## REQUIREMENT
Copy verbatim the block of lines in the entries below whose first line contains "purple bowl: [757,257,898,371]" and whose last line contains "black traffic cone: [736,130,791,193]". Leave out all other lines.

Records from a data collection
________
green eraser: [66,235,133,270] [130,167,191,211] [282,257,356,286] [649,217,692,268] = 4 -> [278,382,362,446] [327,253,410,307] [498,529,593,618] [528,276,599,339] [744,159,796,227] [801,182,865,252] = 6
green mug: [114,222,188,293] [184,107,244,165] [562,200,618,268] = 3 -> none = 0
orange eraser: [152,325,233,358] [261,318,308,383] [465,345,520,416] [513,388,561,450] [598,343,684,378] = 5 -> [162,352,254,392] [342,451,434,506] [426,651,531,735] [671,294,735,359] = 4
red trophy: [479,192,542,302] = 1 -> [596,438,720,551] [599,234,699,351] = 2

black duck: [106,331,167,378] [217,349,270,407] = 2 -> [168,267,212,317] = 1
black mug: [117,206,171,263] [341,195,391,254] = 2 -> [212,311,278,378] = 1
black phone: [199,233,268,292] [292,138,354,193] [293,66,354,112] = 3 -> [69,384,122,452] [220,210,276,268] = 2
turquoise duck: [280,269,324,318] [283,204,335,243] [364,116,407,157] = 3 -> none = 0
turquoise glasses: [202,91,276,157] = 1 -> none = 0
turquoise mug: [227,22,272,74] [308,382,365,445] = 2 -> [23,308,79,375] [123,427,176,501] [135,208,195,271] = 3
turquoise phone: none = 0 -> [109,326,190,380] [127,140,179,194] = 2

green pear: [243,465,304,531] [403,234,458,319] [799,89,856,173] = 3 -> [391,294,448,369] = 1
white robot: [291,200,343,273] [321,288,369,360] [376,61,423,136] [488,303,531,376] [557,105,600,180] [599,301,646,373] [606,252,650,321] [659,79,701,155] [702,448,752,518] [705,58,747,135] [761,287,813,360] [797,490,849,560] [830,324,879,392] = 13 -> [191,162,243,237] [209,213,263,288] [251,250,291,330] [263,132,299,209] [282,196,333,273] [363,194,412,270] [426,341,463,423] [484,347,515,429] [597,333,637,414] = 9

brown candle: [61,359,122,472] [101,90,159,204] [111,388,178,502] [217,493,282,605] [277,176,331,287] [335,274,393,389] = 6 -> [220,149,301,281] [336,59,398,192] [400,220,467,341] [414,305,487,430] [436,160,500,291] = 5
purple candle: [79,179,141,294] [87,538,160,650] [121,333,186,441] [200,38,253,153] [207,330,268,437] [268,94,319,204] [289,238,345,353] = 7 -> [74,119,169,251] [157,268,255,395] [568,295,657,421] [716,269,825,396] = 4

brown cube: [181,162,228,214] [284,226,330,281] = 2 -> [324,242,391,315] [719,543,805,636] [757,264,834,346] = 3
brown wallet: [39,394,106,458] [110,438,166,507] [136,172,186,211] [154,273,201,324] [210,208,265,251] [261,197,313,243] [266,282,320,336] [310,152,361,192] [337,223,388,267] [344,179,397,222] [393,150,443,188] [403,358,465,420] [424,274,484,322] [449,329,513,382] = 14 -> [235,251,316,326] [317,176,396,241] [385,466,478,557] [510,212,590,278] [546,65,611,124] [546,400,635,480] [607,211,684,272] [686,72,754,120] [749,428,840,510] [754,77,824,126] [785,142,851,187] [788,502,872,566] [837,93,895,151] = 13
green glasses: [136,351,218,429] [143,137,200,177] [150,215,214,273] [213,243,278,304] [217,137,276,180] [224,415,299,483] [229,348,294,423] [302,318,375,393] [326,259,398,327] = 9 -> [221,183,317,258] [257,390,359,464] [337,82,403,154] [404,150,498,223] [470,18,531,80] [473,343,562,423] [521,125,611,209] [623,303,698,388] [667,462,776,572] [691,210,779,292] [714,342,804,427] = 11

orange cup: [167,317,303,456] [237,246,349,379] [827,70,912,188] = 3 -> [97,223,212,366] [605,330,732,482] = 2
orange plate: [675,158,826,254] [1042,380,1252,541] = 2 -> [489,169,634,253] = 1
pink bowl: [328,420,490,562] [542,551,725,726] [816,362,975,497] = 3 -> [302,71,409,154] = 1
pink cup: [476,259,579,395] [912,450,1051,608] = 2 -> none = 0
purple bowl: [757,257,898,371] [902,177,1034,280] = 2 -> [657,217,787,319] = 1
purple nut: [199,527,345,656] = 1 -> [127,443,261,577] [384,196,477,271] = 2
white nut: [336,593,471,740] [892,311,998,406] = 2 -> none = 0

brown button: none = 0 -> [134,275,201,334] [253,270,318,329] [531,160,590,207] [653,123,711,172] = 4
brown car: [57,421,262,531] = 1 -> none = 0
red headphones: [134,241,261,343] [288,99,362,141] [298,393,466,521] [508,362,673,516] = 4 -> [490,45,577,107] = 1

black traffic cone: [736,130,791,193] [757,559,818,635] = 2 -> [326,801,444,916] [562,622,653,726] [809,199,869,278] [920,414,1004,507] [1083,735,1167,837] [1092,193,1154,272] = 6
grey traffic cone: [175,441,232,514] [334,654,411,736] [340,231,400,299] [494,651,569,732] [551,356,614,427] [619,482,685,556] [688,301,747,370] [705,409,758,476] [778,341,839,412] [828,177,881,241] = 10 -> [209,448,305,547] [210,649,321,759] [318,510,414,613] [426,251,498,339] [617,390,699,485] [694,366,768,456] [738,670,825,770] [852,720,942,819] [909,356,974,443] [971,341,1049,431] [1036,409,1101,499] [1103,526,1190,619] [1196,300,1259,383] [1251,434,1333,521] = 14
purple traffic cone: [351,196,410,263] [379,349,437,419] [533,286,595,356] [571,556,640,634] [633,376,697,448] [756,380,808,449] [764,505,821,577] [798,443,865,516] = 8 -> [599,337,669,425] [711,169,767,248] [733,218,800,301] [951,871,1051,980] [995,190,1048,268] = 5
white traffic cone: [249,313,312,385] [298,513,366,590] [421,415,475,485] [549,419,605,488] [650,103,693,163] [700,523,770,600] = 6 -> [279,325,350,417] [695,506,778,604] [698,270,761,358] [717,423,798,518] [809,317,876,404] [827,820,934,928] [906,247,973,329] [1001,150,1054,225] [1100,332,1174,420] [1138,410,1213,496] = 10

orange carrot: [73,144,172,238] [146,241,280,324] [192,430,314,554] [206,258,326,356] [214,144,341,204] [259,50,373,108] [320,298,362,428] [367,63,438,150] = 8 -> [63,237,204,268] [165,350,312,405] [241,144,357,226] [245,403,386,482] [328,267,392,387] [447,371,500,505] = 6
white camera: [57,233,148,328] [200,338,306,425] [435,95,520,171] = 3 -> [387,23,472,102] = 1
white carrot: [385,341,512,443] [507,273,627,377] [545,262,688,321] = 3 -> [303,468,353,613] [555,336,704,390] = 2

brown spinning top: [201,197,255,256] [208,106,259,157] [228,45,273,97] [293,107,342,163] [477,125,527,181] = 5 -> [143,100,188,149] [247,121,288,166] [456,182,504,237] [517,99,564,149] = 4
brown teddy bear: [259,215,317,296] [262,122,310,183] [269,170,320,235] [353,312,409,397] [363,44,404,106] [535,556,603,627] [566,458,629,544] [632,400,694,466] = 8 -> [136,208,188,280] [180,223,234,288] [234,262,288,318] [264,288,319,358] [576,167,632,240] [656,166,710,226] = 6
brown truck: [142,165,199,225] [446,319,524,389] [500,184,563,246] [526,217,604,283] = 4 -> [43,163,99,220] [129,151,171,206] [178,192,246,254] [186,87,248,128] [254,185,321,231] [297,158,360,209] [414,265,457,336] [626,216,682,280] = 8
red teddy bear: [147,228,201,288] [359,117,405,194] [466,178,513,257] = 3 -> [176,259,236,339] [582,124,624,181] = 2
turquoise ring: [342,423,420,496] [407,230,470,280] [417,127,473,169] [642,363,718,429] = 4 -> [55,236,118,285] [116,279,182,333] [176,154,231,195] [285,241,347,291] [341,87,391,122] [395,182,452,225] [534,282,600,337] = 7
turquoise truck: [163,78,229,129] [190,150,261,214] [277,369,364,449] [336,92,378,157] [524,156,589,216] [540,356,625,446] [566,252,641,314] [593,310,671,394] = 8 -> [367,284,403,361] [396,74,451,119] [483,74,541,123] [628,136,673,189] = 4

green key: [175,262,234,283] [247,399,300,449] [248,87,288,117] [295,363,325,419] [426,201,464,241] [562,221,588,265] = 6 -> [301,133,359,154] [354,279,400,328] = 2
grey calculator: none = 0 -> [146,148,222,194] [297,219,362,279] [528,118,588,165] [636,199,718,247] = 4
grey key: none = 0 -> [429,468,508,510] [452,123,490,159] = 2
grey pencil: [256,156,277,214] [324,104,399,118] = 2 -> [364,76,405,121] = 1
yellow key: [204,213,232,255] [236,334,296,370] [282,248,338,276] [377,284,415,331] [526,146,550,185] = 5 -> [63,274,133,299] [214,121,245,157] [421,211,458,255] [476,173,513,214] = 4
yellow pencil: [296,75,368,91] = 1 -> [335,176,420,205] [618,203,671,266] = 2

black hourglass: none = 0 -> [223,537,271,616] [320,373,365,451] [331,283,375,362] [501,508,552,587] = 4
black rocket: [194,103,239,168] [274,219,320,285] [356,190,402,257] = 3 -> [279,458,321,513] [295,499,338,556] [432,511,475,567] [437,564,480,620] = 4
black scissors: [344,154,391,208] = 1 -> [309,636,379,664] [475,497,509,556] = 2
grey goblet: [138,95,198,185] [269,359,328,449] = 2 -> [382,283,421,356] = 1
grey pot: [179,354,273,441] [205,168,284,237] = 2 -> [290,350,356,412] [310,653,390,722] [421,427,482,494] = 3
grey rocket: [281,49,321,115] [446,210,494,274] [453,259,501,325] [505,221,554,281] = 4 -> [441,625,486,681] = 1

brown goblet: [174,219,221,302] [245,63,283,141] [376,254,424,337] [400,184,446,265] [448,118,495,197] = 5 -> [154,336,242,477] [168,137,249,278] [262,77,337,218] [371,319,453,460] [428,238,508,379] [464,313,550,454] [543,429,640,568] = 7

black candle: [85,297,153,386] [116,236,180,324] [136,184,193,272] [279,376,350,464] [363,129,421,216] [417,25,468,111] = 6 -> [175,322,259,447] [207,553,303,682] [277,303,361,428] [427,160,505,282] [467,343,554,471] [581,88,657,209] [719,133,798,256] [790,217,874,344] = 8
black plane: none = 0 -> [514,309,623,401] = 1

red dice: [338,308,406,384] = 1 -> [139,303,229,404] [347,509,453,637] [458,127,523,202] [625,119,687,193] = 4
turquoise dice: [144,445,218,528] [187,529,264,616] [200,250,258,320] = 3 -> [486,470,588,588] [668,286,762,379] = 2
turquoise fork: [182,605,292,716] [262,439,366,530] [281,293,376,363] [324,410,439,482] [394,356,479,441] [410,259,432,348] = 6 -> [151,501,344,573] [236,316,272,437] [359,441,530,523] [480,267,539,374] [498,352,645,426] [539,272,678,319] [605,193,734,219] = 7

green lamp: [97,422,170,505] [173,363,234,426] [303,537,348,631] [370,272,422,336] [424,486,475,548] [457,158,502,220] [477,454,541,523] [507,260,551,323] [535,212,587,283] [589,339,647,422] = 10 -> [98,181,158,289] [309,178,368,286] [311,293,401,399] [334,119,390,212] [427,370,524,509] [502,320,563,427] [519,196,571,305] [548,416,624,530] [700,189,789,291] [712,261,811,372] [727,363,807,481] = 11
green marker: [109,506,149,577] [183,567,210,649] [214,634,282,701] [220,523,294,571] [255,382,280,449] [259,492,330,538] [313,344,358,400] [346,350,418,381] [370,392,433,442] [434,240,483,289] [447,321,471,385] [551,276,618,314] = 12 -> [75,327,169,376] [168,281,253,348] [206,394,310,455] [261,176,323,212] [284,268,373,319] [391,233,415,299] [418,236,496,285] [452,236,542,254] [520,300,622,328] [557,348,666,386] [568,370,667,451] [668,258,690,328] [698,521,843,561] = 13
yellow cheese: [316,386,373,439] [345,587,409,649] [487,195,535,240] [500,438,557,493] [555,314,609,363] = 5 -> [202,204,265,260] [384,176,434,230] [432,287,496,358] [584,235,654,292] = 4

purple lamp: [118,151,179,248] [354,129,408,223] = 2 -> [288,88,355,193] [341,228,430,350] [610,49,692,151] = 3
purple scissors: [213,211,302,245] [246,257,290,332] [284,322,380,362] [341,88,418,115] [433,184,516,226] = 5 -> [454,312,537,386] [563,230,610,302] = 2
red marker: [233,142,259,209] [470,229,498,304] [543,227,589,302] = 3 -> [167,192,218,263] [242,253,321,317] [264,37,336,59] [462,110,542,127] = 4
________
## WRITTEN RESPONSE
purple bowl: [757,257,898,371] [902,177,1034,280] = 2 -> [657,217,787,319] = 1
purple nut: [199,527,345,656] = 1 -> [127,443,261,577] [384,196,477,271] = 2
white nut: [336,593,471,740] [892,311,998,406] = 2 -> none = 0

brown button: none = 0 -> [134,275,201,334] [253,270,318,329] [531,160,590,207] [653,123,711,172] = 4
brown car: [57,421,262,531] = 1 -> none = 0
red headphones: [134,241,261,343] [288,99,362,141] [298,393,466,521] [508,362,673,516] = 4 -> [490,45,577,107] = 1

black traffic cone: [736,130,791,193] [757,559,818,635] = 2 -> [326,801,444,916] [562,622,653,726] [809,199,869,278] [920,414,1004,507] [1083,735,1167,837] [1092,193,1154,272] = 6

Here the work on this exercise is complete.